§ Brief
Exactly what is written in the records below should be returned, minus the images.

§ Provided material
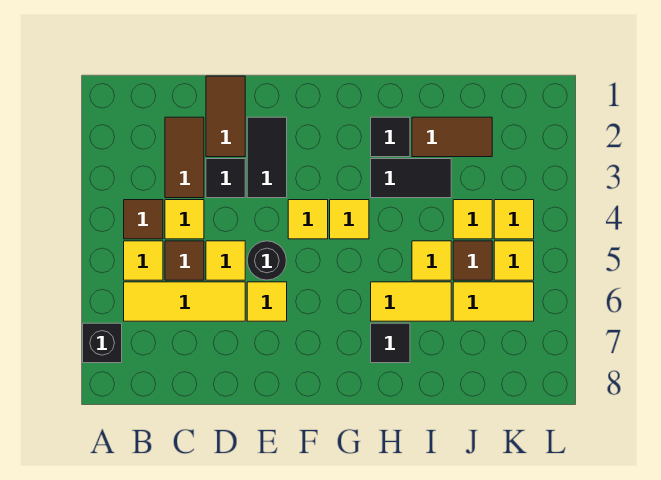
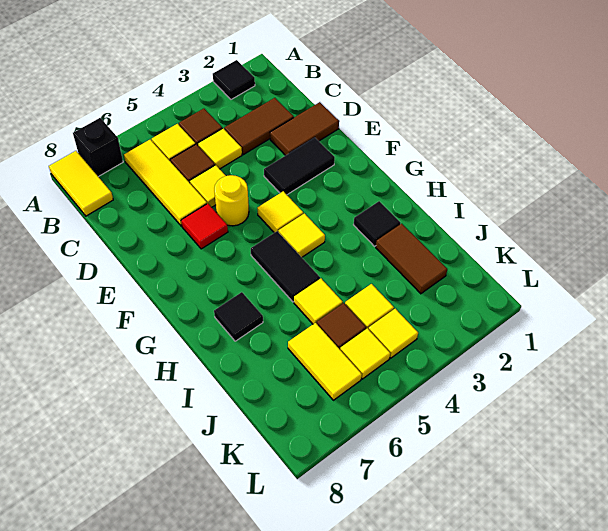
black 1x1 tile [206,159,245,198] -> black 1x1 tile moved to [213,60,255,99]
black 1x1 round brick [247,241,286,280] -> yellow 1x1 round brick [214,175,249,226]
yellow 1x1 tile [247,282,287,321] -> red 1x1 tile [181,204,228,249]
black 1x2 tile [371,159,451,198] -> black 1x2 tile moved to [251,231,320,302]
yellow 1x2 tile [371,282,451,321] -> yellow 1x2 tile moved to [49,151,113,216]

§ Your solution
black 1x1 tile [206,159,245,198] -> black 1x1 tile moved to [213,60,255,99]
black 1x1 round brick [247,241,286,280] -> yellow 1x1 round brick [214,175,249,226]
yellow 1x1 tile [247,282,287,321] -> red 1x1 tile [181,204,228,249]
black 1x2 tile [371,159,451,198] -> black 1x2 tile moved to [251,231,320,302]
yellow 1x2 tile [371,282,451,321] -> yellow 1x2 tile moved to [49,151,113,216]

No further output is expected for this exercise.